── Provided data
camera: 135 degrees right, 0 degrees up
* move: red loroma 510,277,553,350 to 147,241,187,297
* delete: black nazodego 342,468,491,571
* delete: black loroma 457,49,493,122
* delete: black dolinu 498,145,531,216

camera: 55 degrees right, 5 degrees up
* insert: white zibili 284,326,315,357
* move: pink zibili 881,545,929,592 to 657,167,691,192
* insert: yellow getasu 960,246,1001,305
────
── Provided data
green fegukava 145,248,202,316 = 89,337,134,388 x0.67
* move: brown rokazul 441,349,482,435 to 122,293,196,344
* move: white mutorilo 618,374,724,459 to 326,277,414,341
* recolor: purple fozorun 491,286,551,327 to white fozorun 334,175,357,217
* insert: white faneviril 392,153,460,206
────
# Action item:
Using the data above, extract exactly the lines from the one that holds "camera: 135 degrees right, 0 degrees up" to the one that holds "yellow getasu 960,246,1001,305", both ends included, and no others.

# Problem solution:
camera: 135 degrees right, 0 degrees up
* move: red loroma 510,277,553,350 to 147,241,187,297
* delete: black nazodego 342,468,491,571
* delete: black loroma 457,49,493,122
* delete: black dolinu 498,145,531,216

camera: 55 degrees right, 5 degrees up
* insert: white zibili 284,326,315,357
* move: pink zibili 881,545,929,592 to 657,167,691,192
* insert: yellow getasu 960,246,1001,305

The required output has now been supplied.